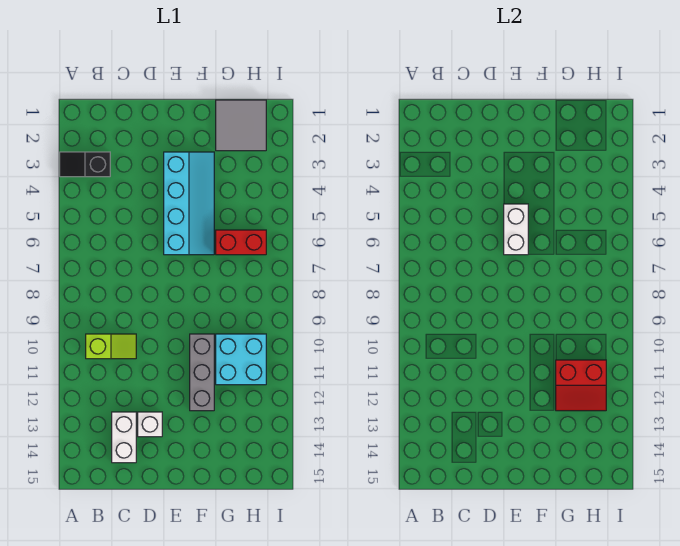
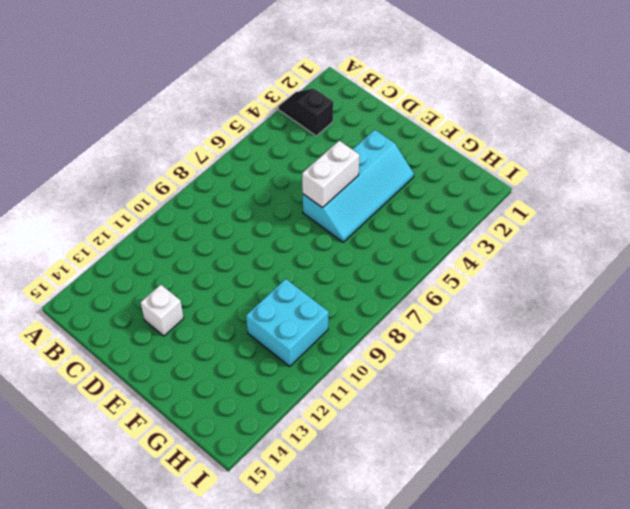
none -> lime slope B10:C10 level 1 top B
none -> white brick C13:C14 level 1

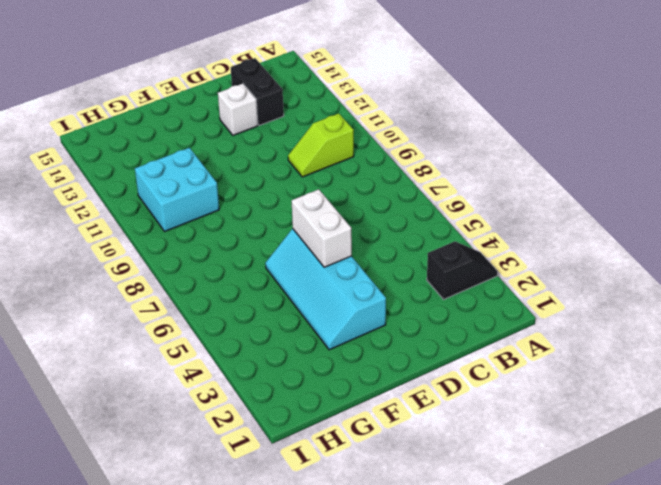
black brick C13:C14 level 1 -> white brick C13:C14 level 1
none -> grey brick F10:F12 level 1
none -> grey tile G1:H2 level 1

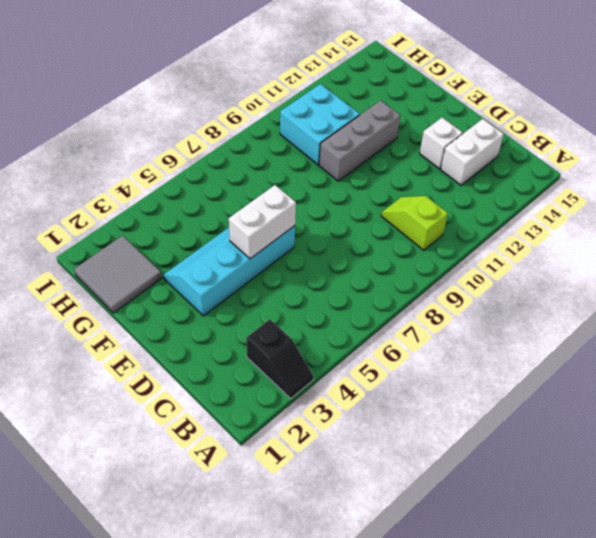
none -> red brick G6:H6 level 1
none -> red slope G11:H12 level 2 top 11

EXERCISE DIRECTIONS
No pictures go in the copy. Output exactly the lines from the line containing "none -> grey tile G1:H2 level 1" through the end of the listing above.

REPLY
none -> grey tile G1:H2 level 1

none -> red brick G6:H6 level 1
none -> red slope G11:H12 level 2 top 11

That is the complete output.